**Task brief**
For each record below, output its text exactly and skip any picture.

Extracted data entries
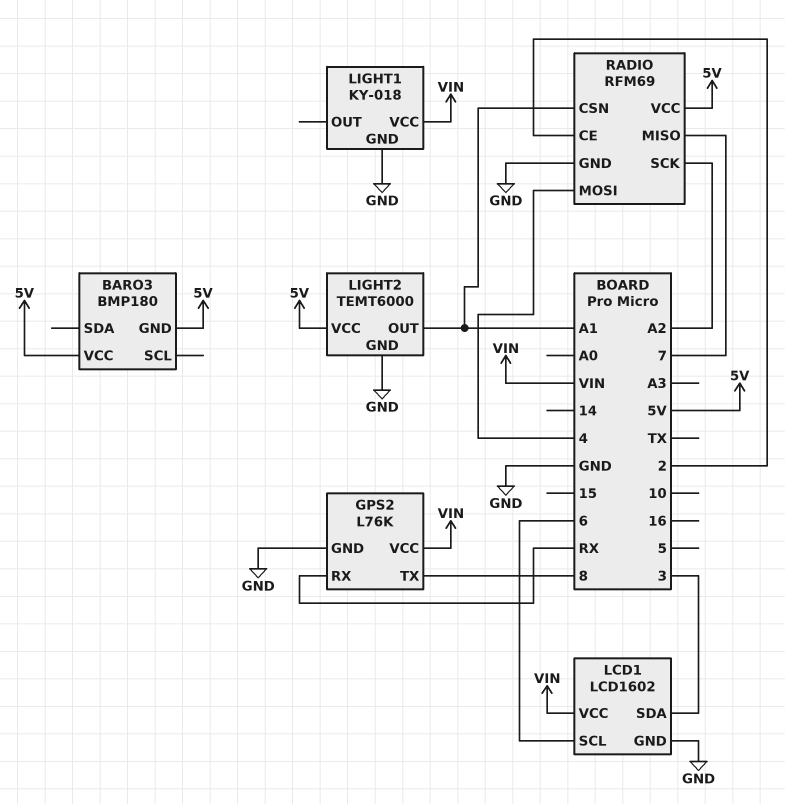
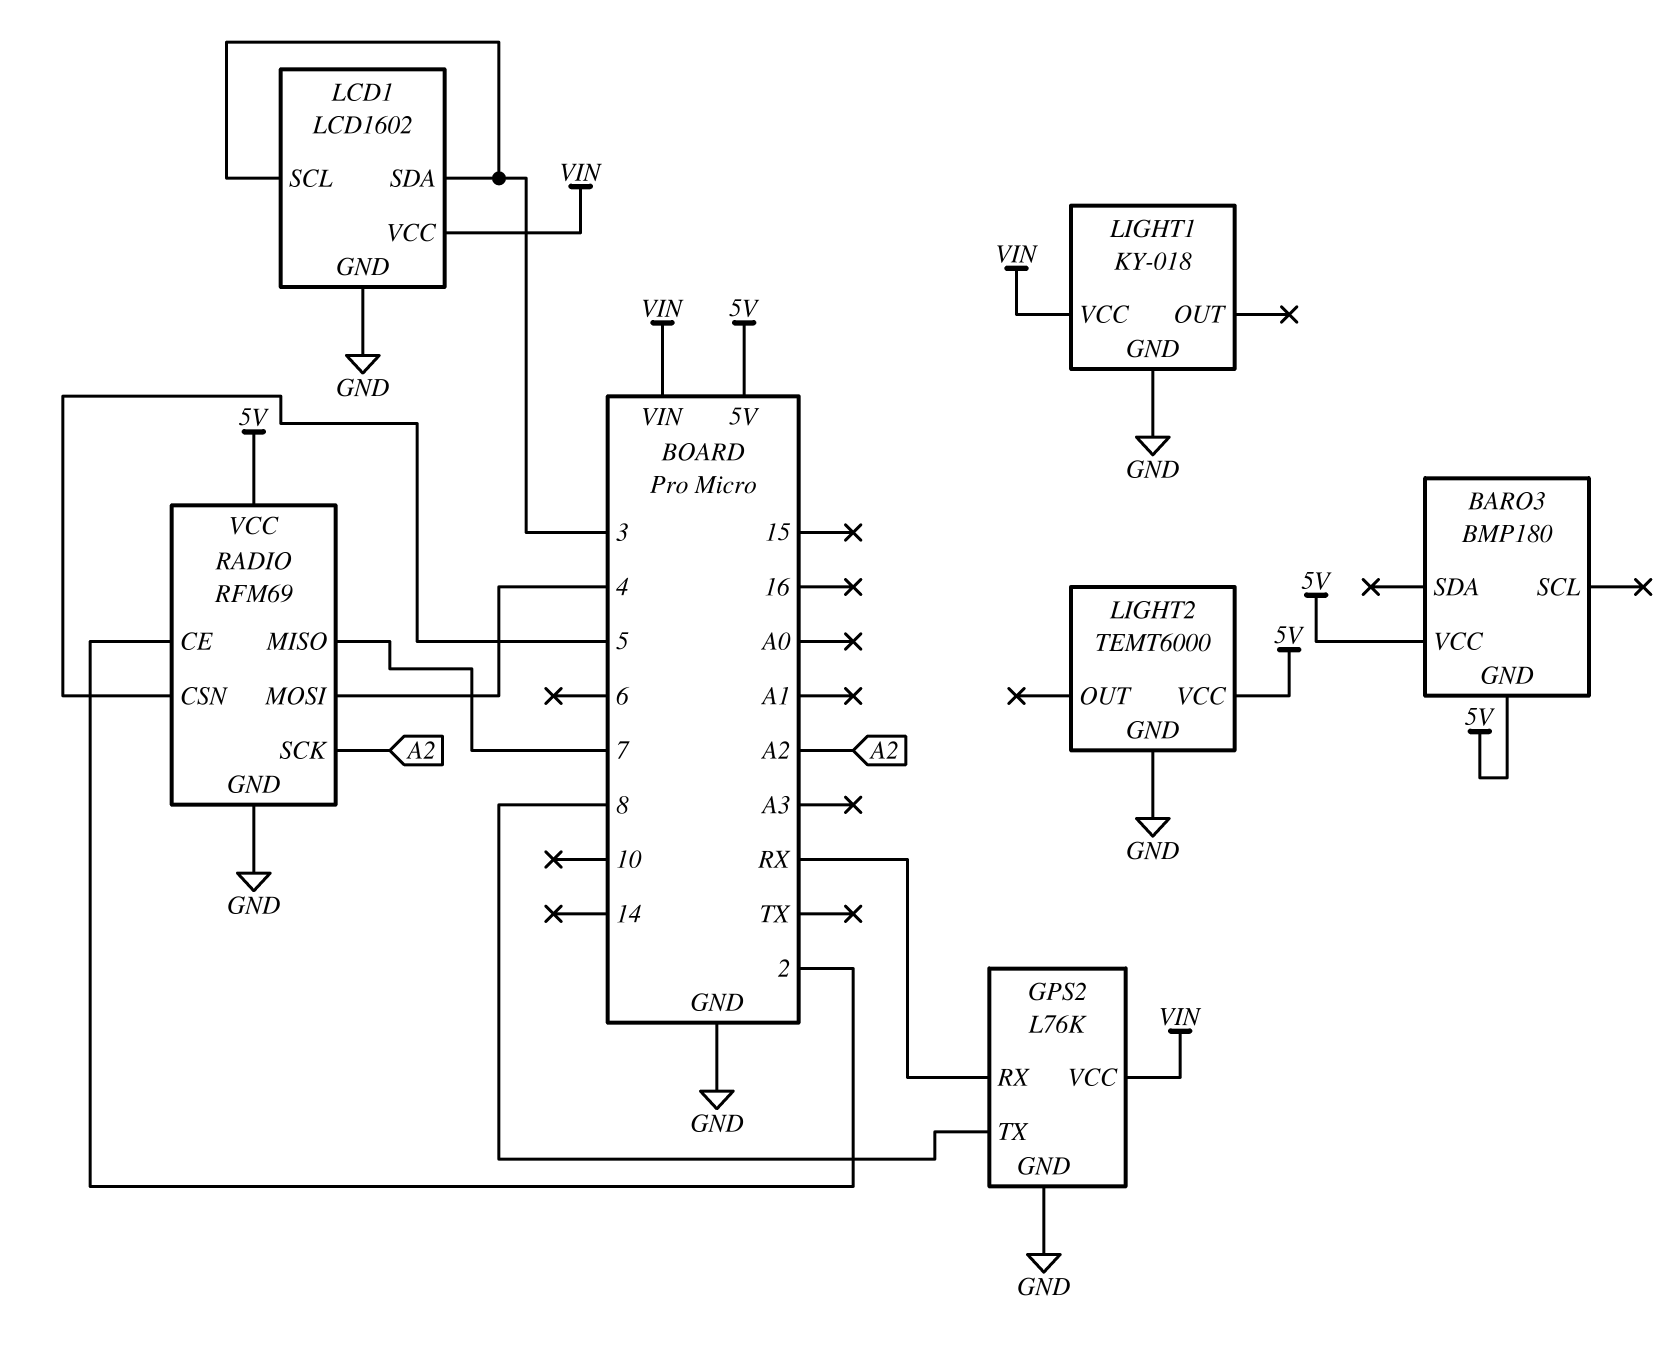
LCD1 pin SCL: 6 -> 3
LIGHT2 pin OUT: A1 -> none
RADIO pin CSN: A1 -> 5

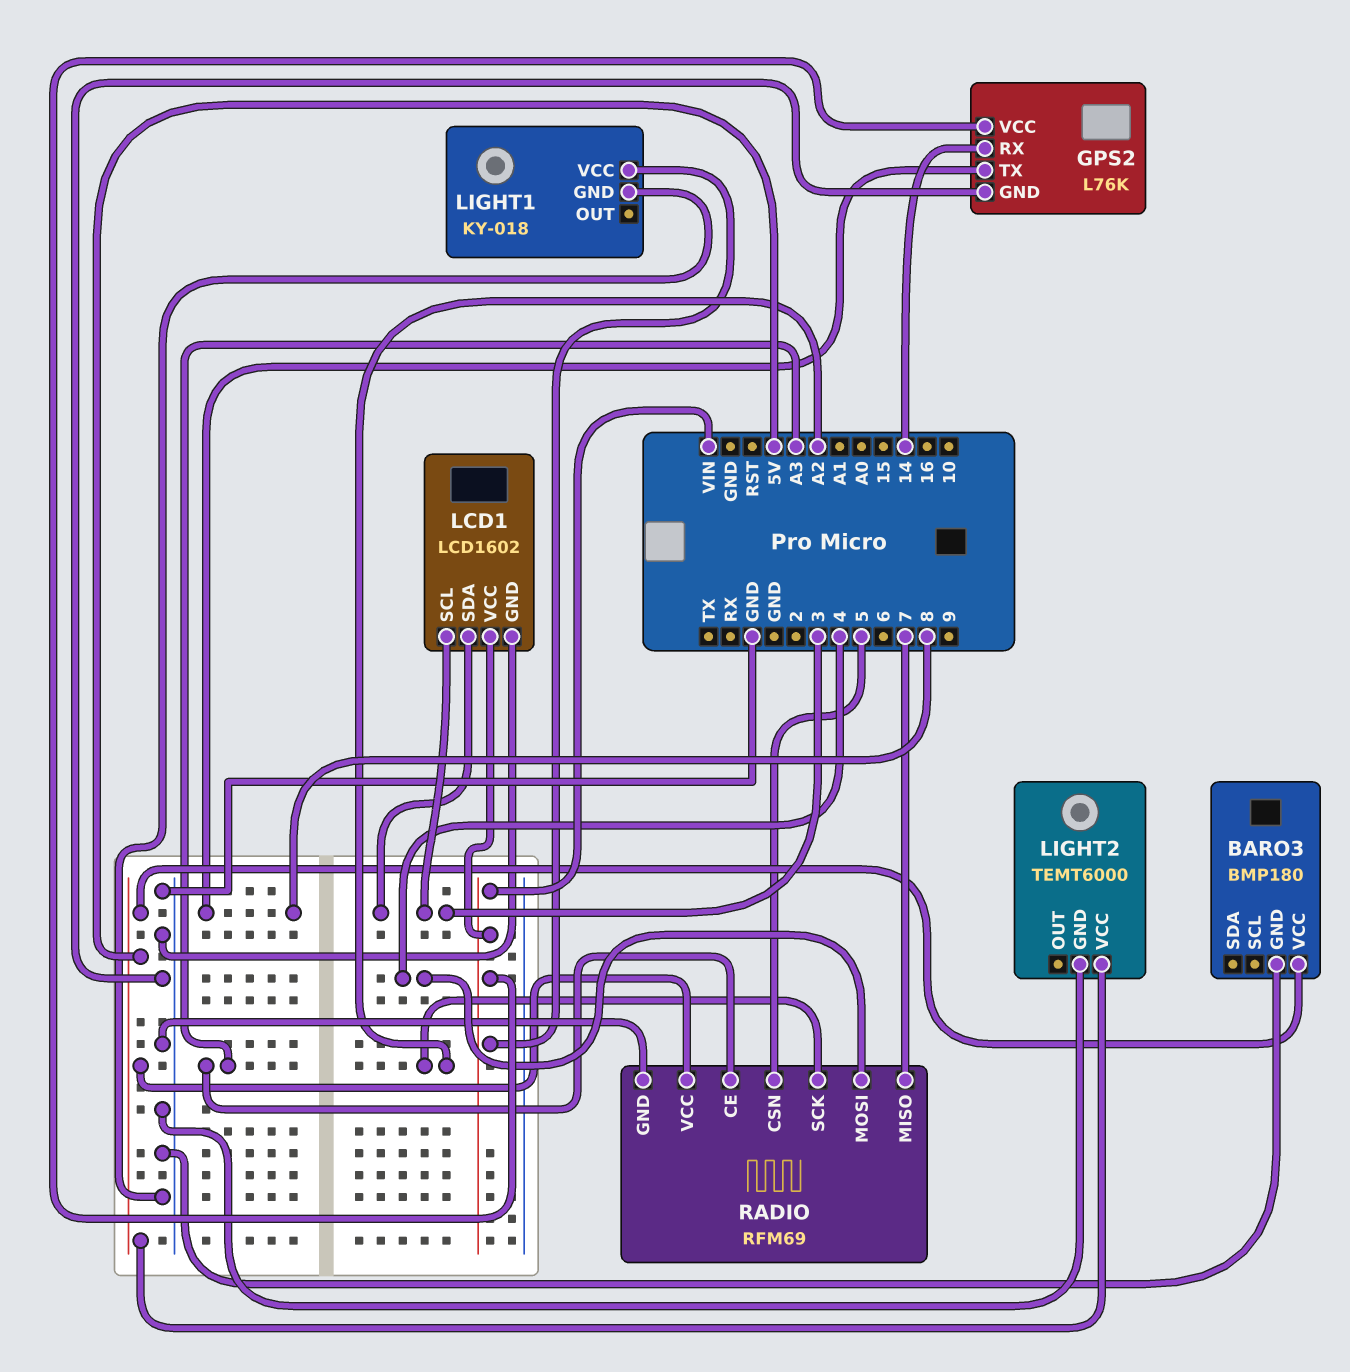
BARO3 pin GND: 5V -> GND
GPS2 pin RX: RX -> 14
RADIO pin CE: 2 -> A3

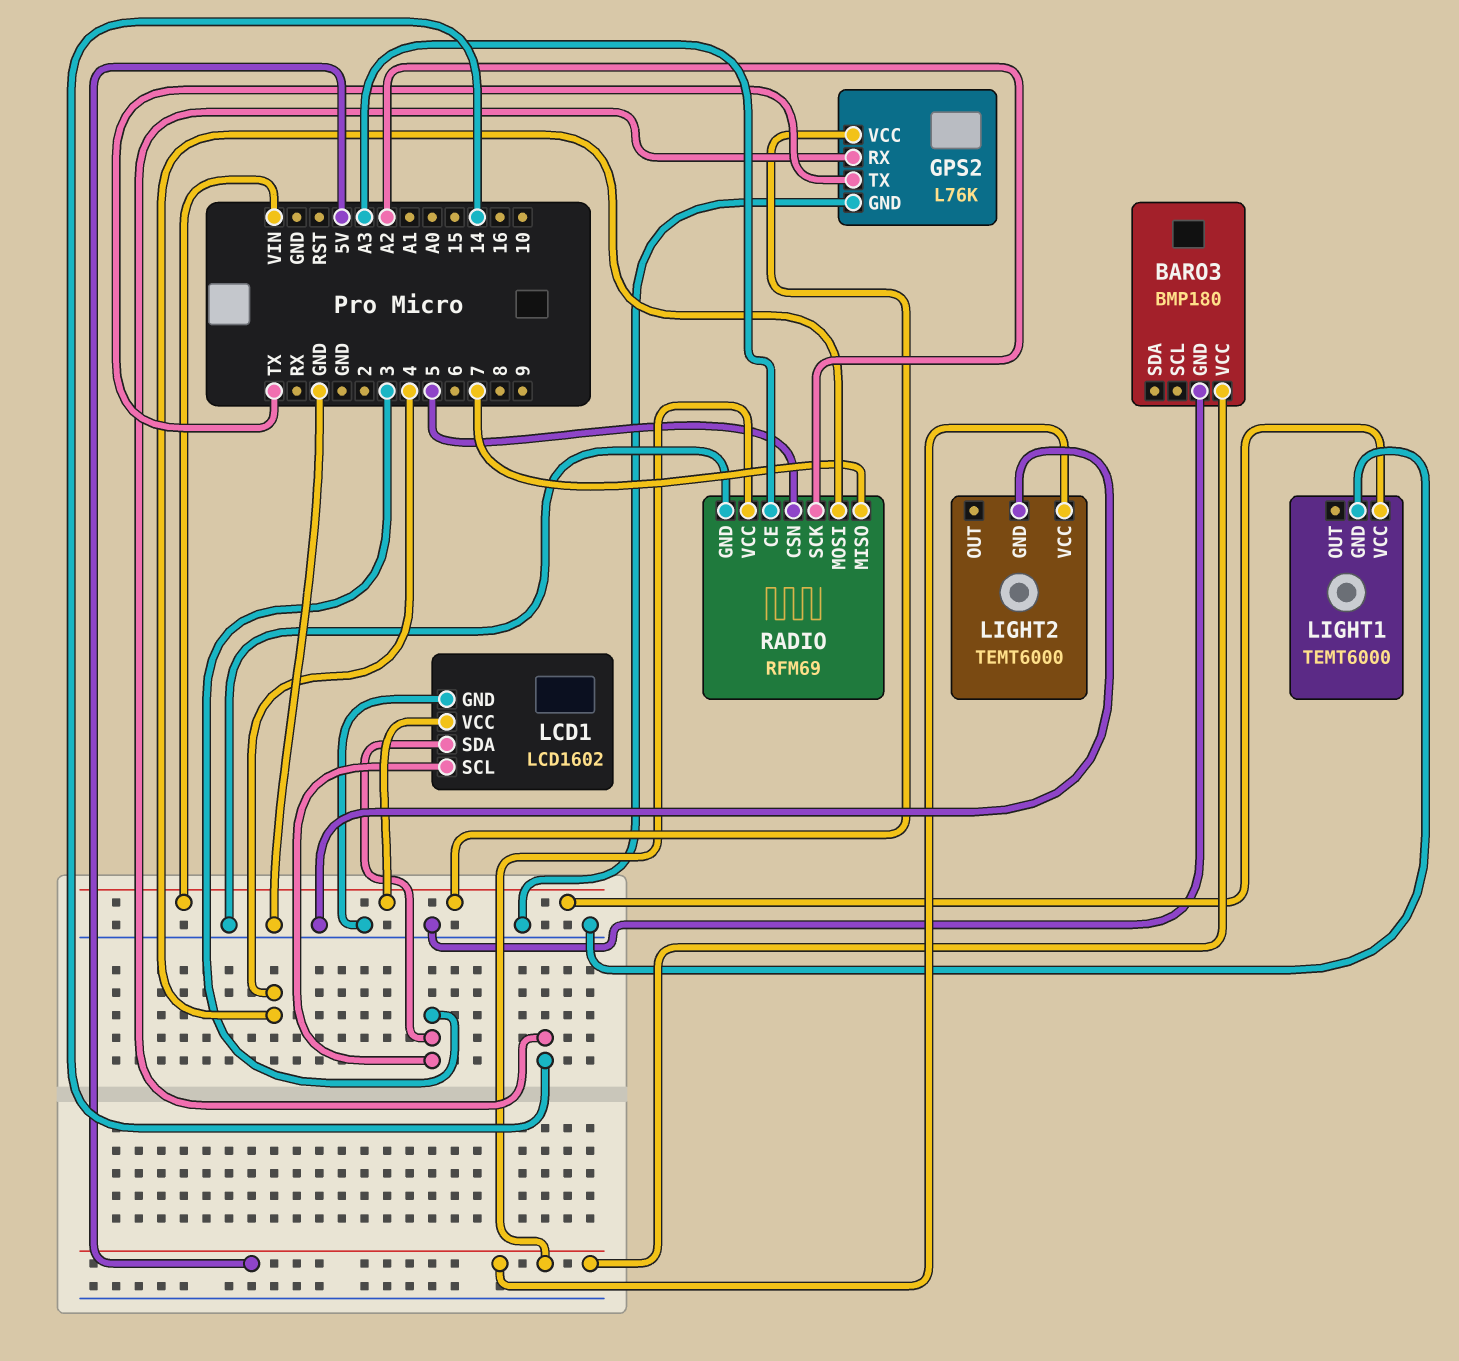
GPS2 pin TX: 8 -> TX
LIGHT1: KY-018 -> TEMT6000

**Solution for this problem**
LCD1 pin SCL: 6 -> 3
LIGHT2 pin OUT: A1 -> none
RADIO pin CSN: A1 -> 5

BARO3 pin GND: 5V -> GND
GPS2 pin RX: RX -> 14
RADIO pin CE: 2 -> A3

GPS2 pin TX: 8 -> TX
LIGHT1: KY-018 -> TEMT6000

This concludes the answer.